>>>>

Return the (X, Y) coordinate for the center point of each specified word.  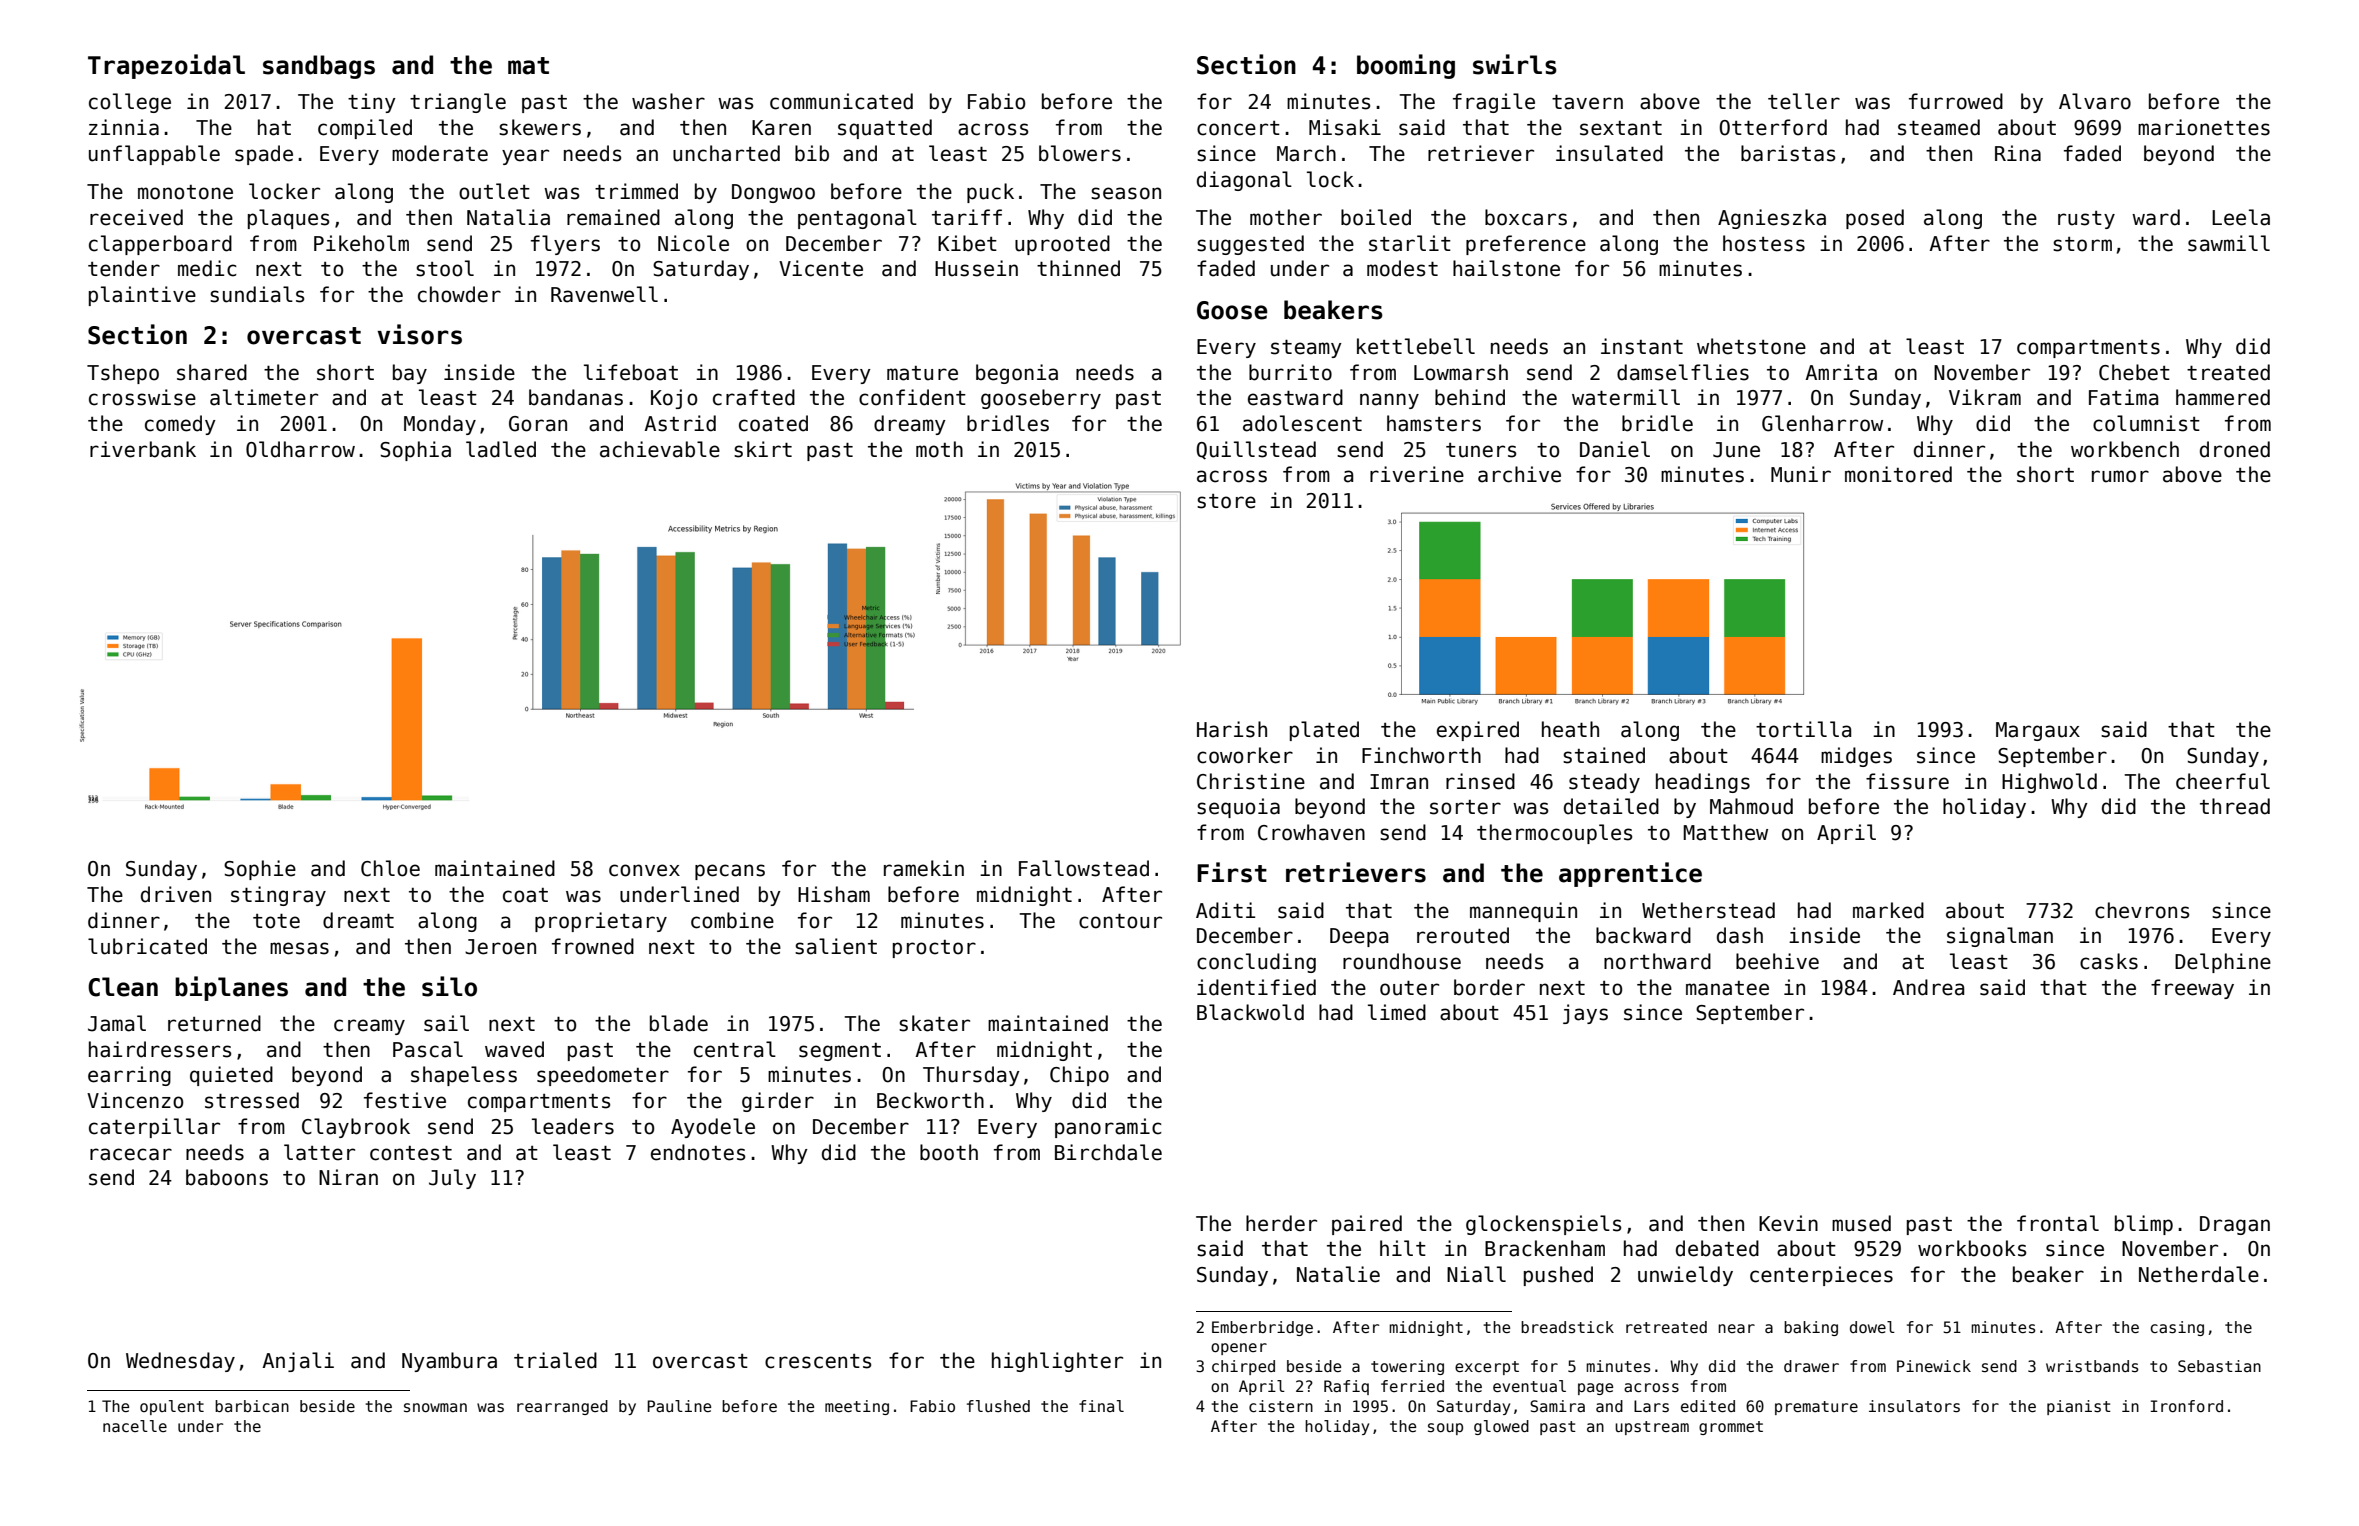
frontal (2058, 1223)
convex (644, 870)
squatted (885, 129)
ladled (501, 449)
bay (410, 374)
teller (1804, 101)
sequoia (1238, 808)
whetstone (1751, 346)
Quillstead (1256, 450)
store (1226, 501)
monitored (1898, 474)
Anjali (298, 1362)
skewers (540, 127)
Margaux (2038, 731)
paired (1367, 1225)
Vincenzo (135, 1100)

<<<<

#### Written instruction:
Write out every line of the material again, the request included, and shift each coordinate in the answers by adding 103 to both numbers. Leave the pictures out.

#### Solution to the problem:
Return the (X, Y) coordinate for the center point of each specified word.  
frontal (2161, 1326)
convex (747, 973)
squatted (988, 232)
ladled (604, 552)
bay (513, 477)
teller (1907, 204)
sequoia (1341, 911)
whetstone (1854, 449)
Quillstead (1359, 553)
store (1329, 604)
monitored (2001, 577)
Anjali (401, 1465)
skewers (643, 230)
Margaux (2141, 834)
paired (1470, 1328)
Vincenzo (238, 1203)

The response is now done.